**What is needed**
Tally the lines of the data below that contain the string "will". Give only the count.

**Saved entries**
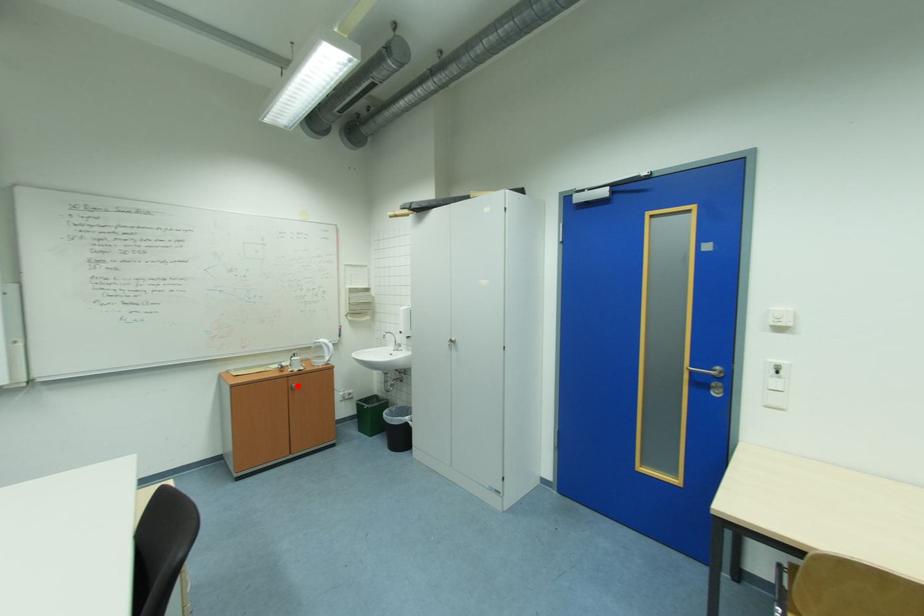
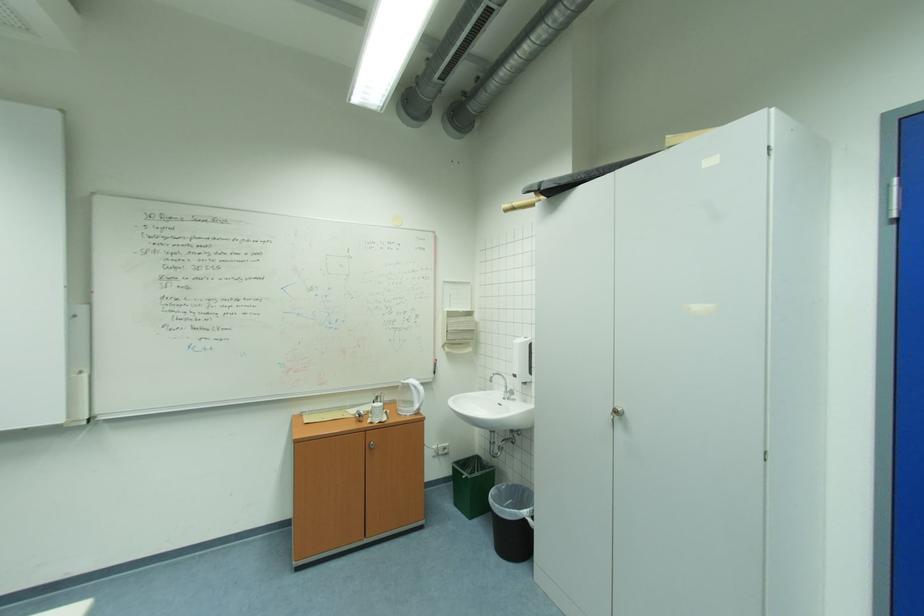
In the second image, find the point that corresponds to the highlighted location in the first image.

(375, 443)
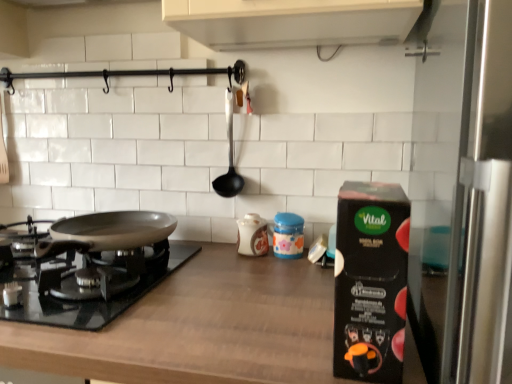
I want to click on vacant area that lies between silver metallic pan at lower left and black cardboard box at right, which appears as the 1th kitchen appliance when viewed from the front, so click(224, 306).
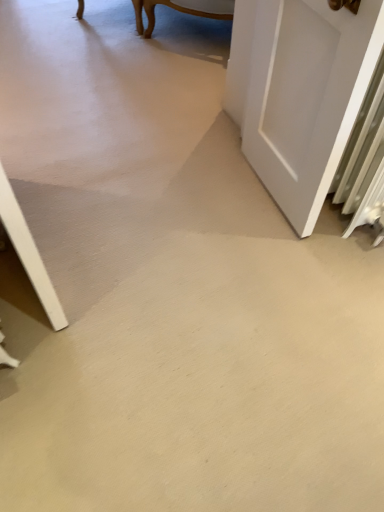
Question: Considering the relative sizes of white matte door at right and smooth concrete floor at center in the image provided, is white matte door at right shorter than smooth concrete floor at center?

Choices:
 (A) no
 (B) yes

Answer: (A)

Question: Can smooth concrete floor at center be found inside white matte door at right?

Choices:
 (A) yes
 (B) no

Answer: (B)

Question: Considering the relative sizes of white matte door at right and smooth concrete floor at center in the image provided, is white matte door at right taller than smooth concrete floor at center?

Choices:
 (A) yes
 (B) no

Answer: (A)

Question: Can you confirm if white matte door at right is bigger than smooth concrete floor at center?

Choices:
 (A) no
 (B) yes

Answer: (A)

Question: Would you say white matte door at right is a long distance from smooth concrete floor at center?

Choices:
 (A) yes
 (B) no

Answer: (B)

Question: Does white matte door at right have a smaller size compared to smooth concrete floor at center?

Choices:
 (A) no
 (B) yes

Answer: (B)

Question: Is smooth concrete floor at center facing towards white matte door at right?

Choices:
 (A) yes
 (B) no

Answer: (B)

Question: Considering the relative sizes of smooth concrete floor at center and white matte door at right in the image provided, is smooth concrete floor at center shorter than white matte door at right?

Choices:
 (A) yes
 (B) no

Answer: (A)

Question: Is smooth concrete floor at center at the left side of white matte door at right?

Choices:
 (A) yes
 (B) no

Answer: (A)

Question: Is smooth concrete floor at center smaller than white matte door at right?

Choices:
 (A) yes
 (B) no

Answer: (B)

Question: Is smooth concrete floor at center bigger than white matte door at right?

Choices:
 (A) yes
 (B) no

Answer: (A)

Question: Is smooth concrete floor at center further to camera compared to white matte door at right?

Choices:
 (A) no
 (B) yes

Answer: (A)

Question: Looking at the image, does white matte door at right seem bigger or smaller compared to smooth concrete floor at center?

Choices:
 (A) big
 (B) small

Answer: (B)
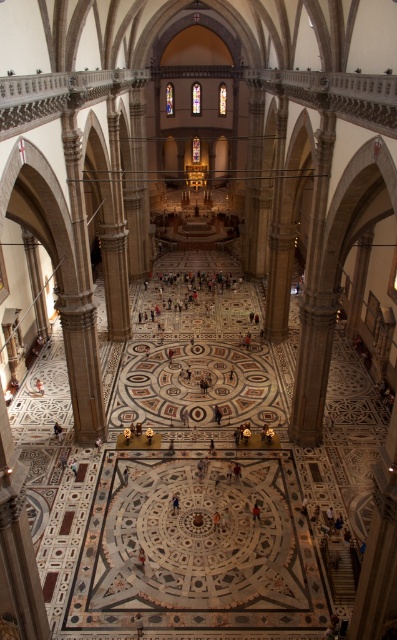
You are standing at the entrance of the cathedral and want to walk towards the central area. There is a red fabric person at center and a dark brown leather shoe at center in your path. Which object will you need to step around first?

The red fabric person at center is wider than the dark brown leather shoe at center, so you will need to step around the red fabric person at center first.

You are standing at the entrance of the cathedral and see a red fabric person at center and a dark blue fabric at center. Which one is wider?

The red fabric person at center might be wider than dark blue fabric at center.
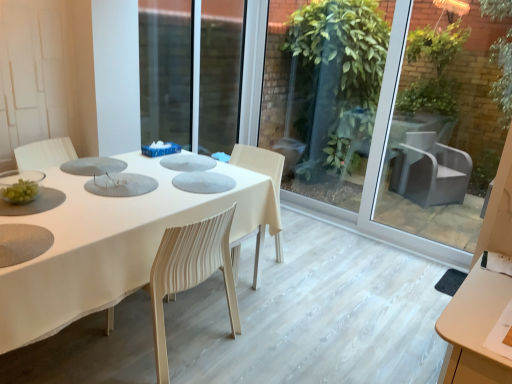
Question: Should I look upward or downward to see white fabric table at center?

Choices:
 (A) up
 (B) down

Answer: (B)

Question: Can you confirm if transparent glass door at center is taller than white striped fabric chair at center?

Choices:
 (A) yes
 (B) no

Answer: (A)

Question: Is transparent glass door at center beside white striped fabric chair at center?

Choices:
 (A) yes
 (B) no

Answer: (B)

Question: Can you confirm if transparent glass door at center is positioned to the right of white striped fabric chair at center?

Choices:
 (A) no
 (B) yes

Answer: (B)

Question: Can you confirm if transparent glass door at center is wider than white striped fabric chair at center?

Choices:
 (A) yes
 (B) no

Answer: (B)

Question: From a real-world perspective, is transparent glass door at center positioned over white striped fabric chair at center based on gravity?

Choices:
 (A) no
 (B) yes

Answer: (B)

Question: Can you confirm if transparent glass door at center is shorter than white striped fabric chair at center?

Choices:
 (A) yes
 (B) no

Answer: (B)

Question: Is white striped fabric chair at center not within transparent glass door at center?

Choices:
 (A) no
 (B) yes

Answer: (B)

Question: From a real-world perspective, is white striped fabric chair at center located beneath transparent glass door at center?

Choices:
 (A) yes
 (B) no

Answer: (A)

Question: Considering the relative positions of white striped fabric chair at center and transparent glass door at center in the image provided, is white striped fabric chair at center to the left of transparent glass door at center from the viewer's perspective?

Choices:
 (A) yes
 (B) no

Answer: (A)

Question: Does white striped fabric chair at center have a lesser width compared to transparent glass door at center?

Choices:
 (A) yes
 (B) no

Answer: (B)

Question: Is the depth of white striped fabric chair at center greater than that of transparent glass door at center?

Choices:
 (A) no
 (B) yes

Answer: (A)

Question: Is white striped fabric chair at center facing away from transparent glass door at center?

Choices:
 (A) yes
 (B) no

Answer: (B)

Question: From the image's perspective, is transparent glass door at center on white fabric table at center?

Choices:
 (A) yes
 (B) no

Answer: (A)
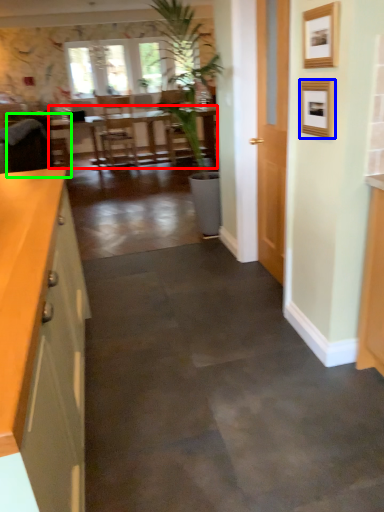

**Response box**
2